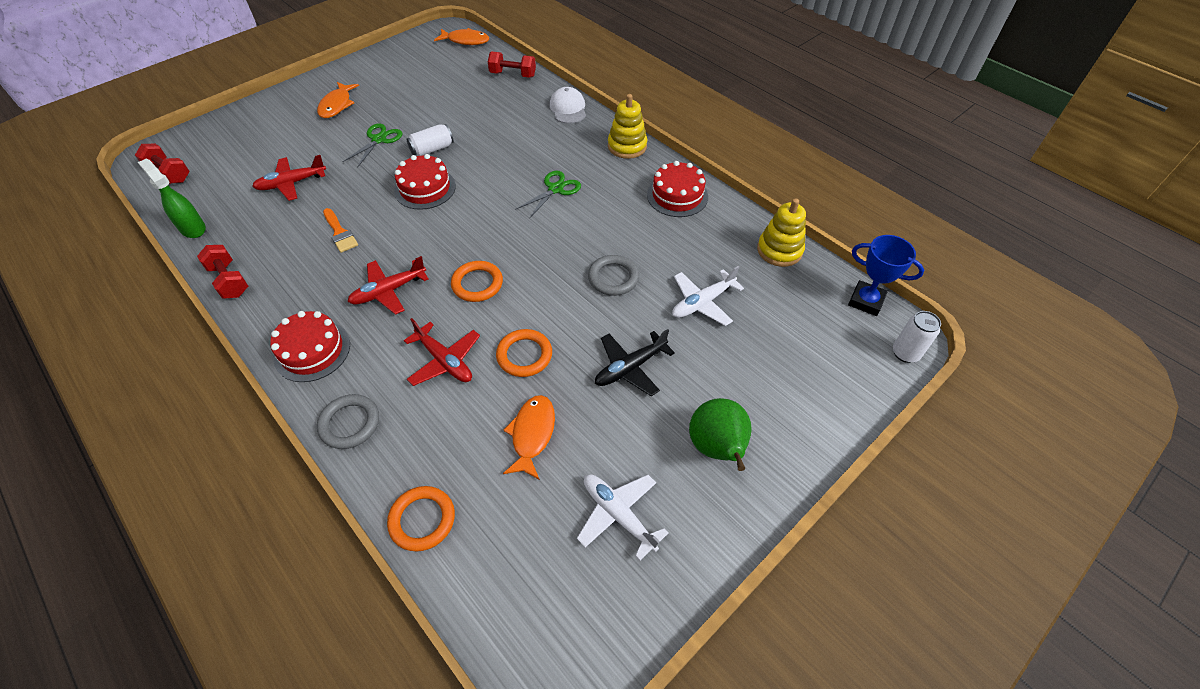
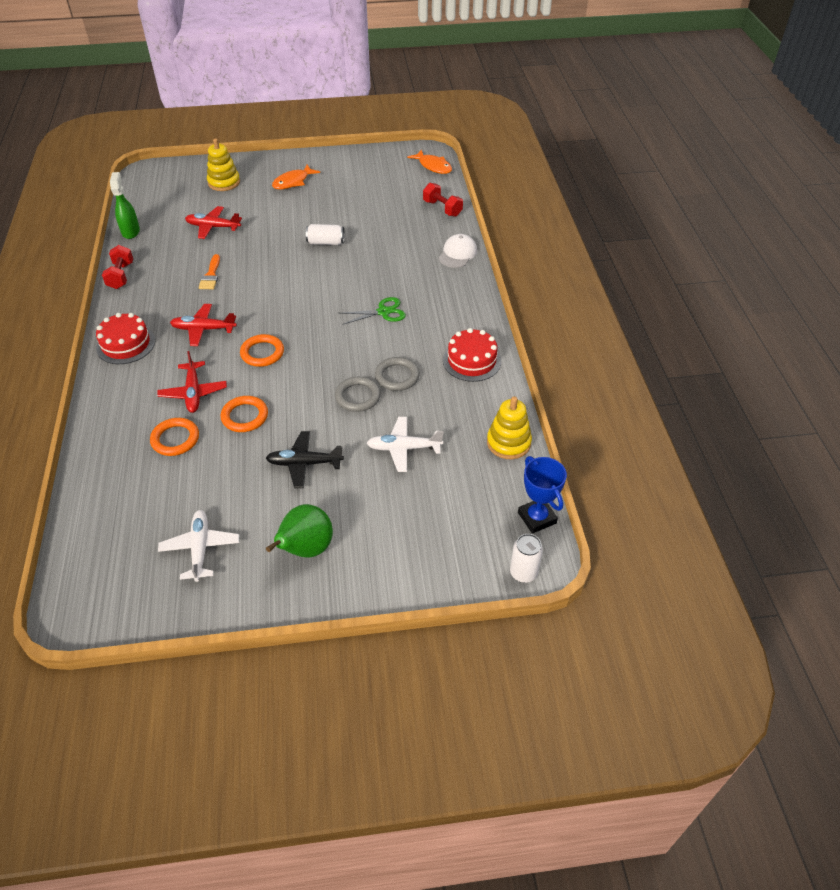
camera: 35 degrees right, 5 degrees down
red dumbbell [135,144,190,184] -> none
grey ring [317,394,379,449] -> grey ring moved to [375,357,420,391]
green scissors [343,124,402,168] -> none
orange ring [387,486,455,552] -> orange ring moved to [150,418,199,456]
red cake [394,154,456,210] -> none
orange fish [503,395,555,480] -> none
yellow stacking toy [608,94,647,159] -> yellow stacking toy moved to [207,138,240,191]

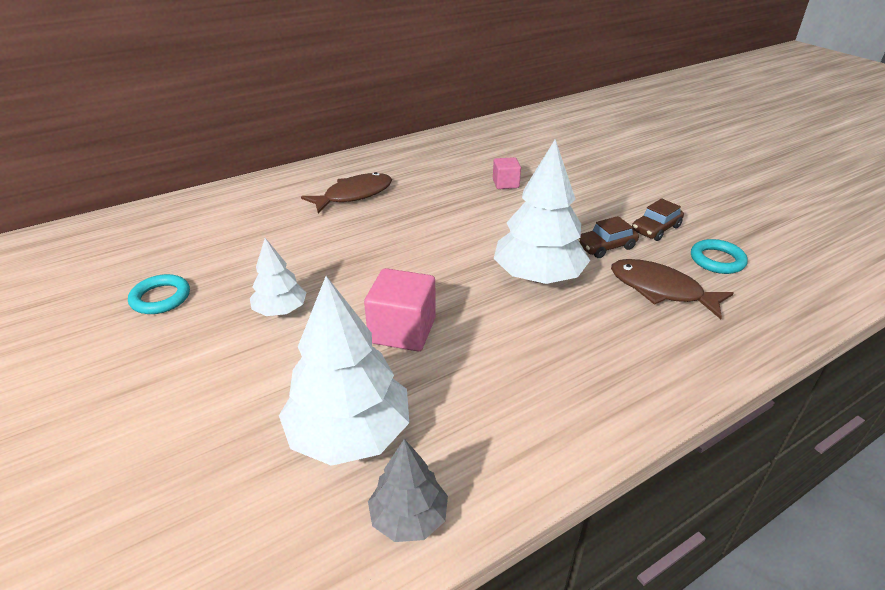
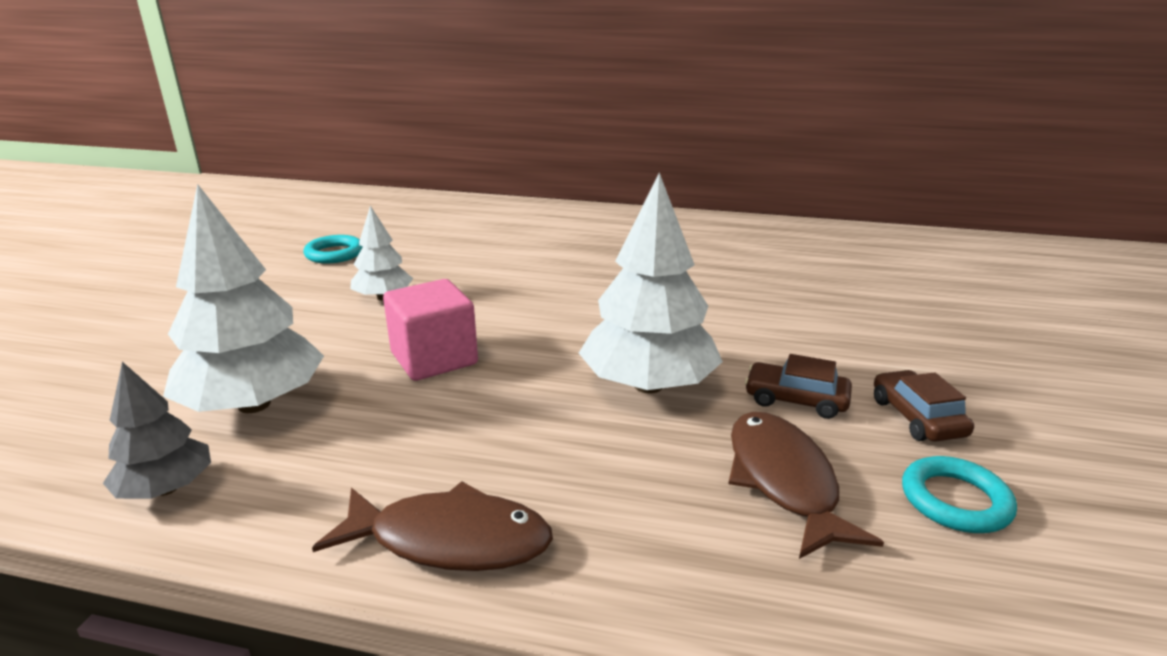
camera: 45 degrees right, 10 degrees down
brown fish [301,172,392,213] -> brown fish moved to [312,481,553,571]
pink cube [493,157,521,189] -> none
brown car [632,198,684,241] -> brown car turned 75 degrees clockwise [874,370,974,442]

━━━━━━━━━━━━━━━━━━━━━━━━━━━━━━

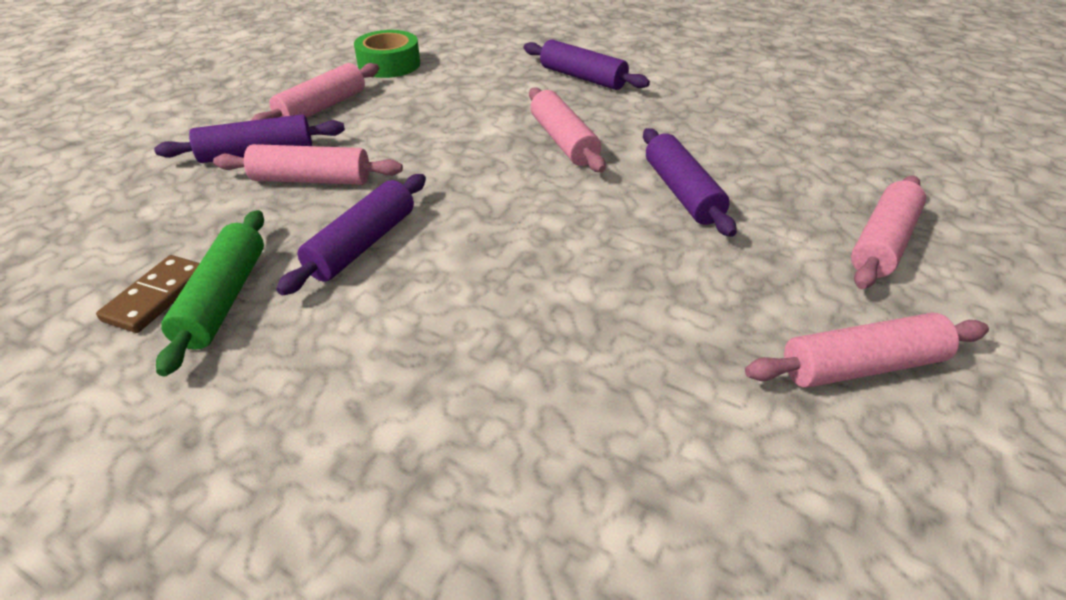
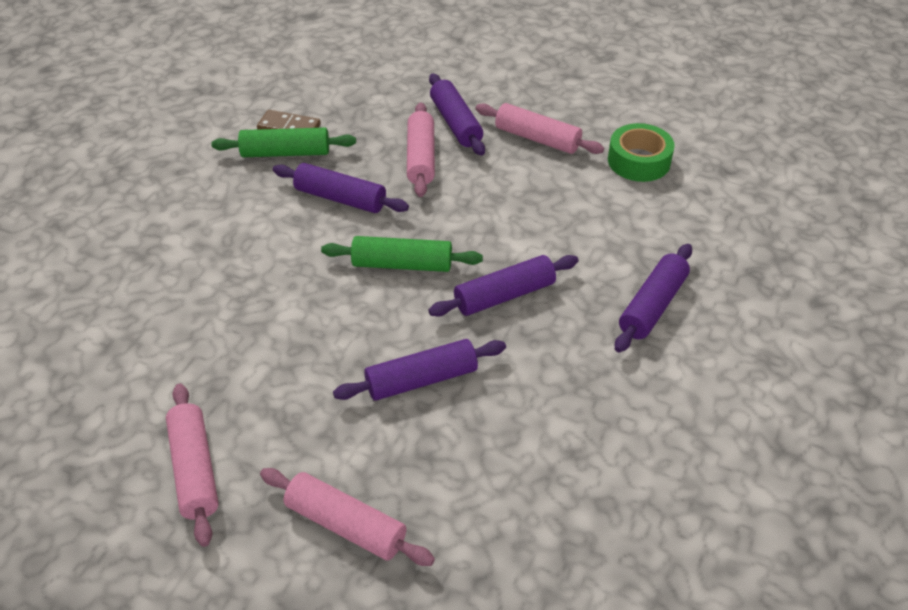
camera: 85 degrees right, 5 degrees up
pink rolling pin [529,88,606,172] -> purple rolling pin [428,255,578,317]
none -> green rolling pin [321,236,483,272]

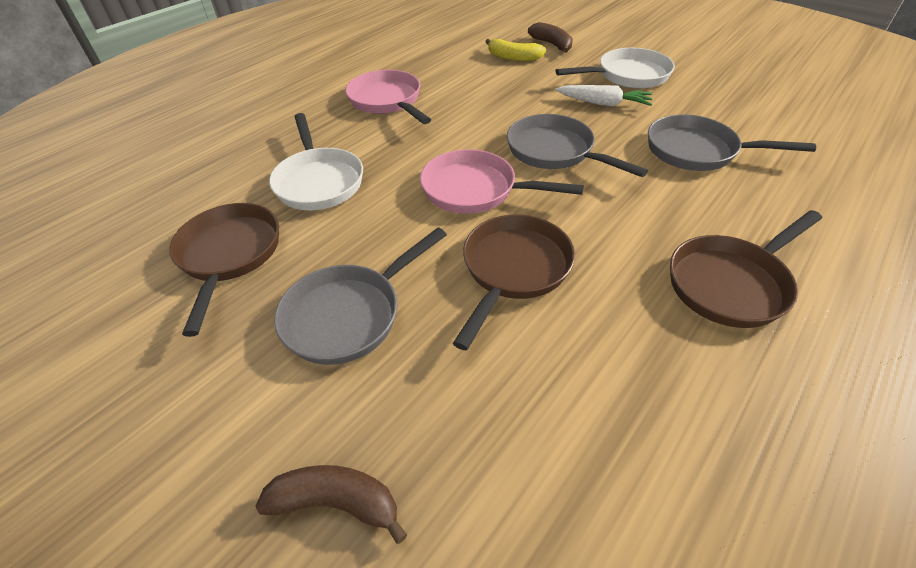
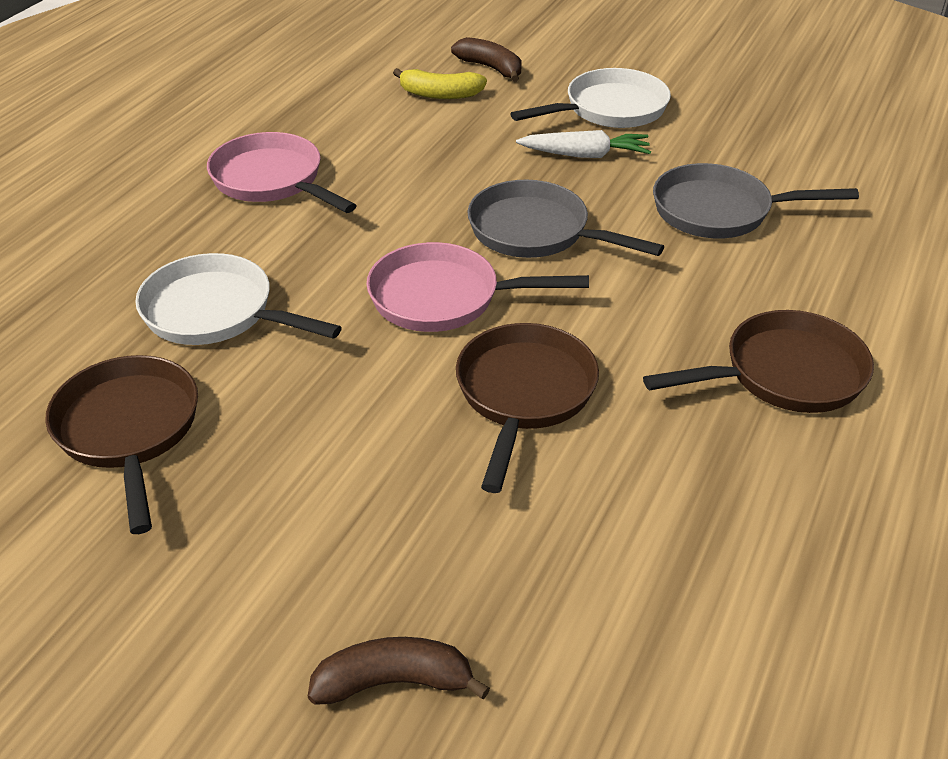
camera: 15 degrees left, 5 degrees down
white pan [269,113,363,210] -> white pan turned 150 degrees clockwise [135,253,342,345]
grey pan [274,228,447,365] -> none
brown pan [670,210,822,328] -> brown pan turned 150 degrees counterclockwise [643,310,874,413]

━━━━━━━━━━━━━━━━━━━━━━━━━━━━━━

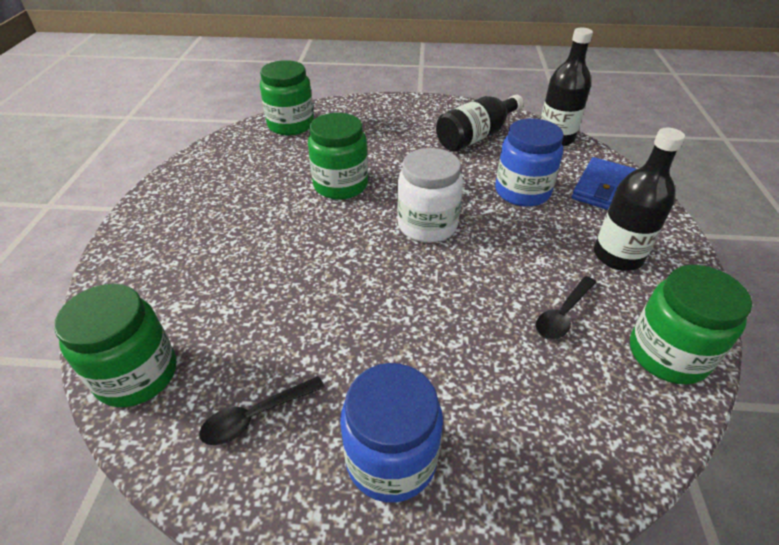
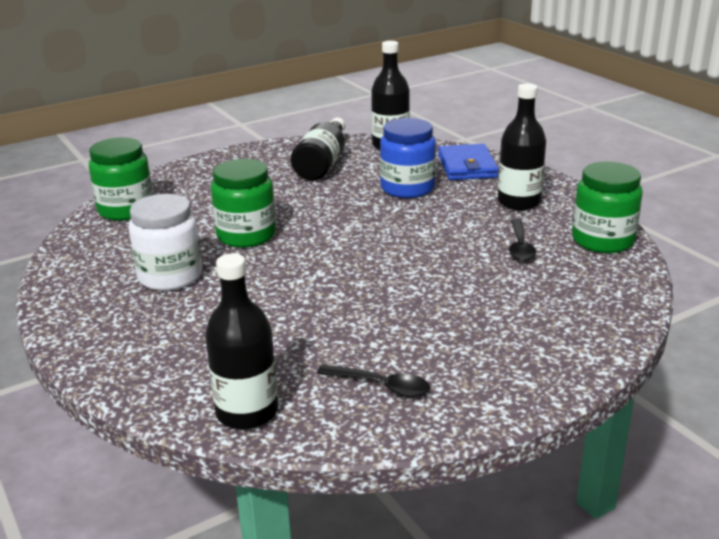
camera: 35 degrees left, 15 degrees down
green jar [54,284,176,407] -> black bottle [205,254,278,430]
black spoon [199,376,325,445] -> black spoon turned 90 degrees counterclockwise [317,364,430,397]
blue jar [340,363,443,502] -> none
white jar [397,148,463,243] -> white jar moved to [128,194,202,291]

━━━━━━━━━━━━━━━━━━━━━━━━━━━━━━

■ **BRIEF**
Among the lines above, the one with "pink rolling pin" opens the part to repeat and the one with "grey pan [274,228,447,365] -> none" closes it; repeat only that part exactly, with no pictures.

■ **SOLUTION FOR THIS EXERCISE**
pink rolling pin [529,88,606,172] -> purple rolling pin [428,255,578,317]
none -> green rolling pin [321,236,483,272]

camera: 15 degrees left, 5 degrees down
white pan [269,113,363,210] -> white pan turned 150 degrees clockwise [135,253,342,345]
grey pan [274,228,447,365] -> none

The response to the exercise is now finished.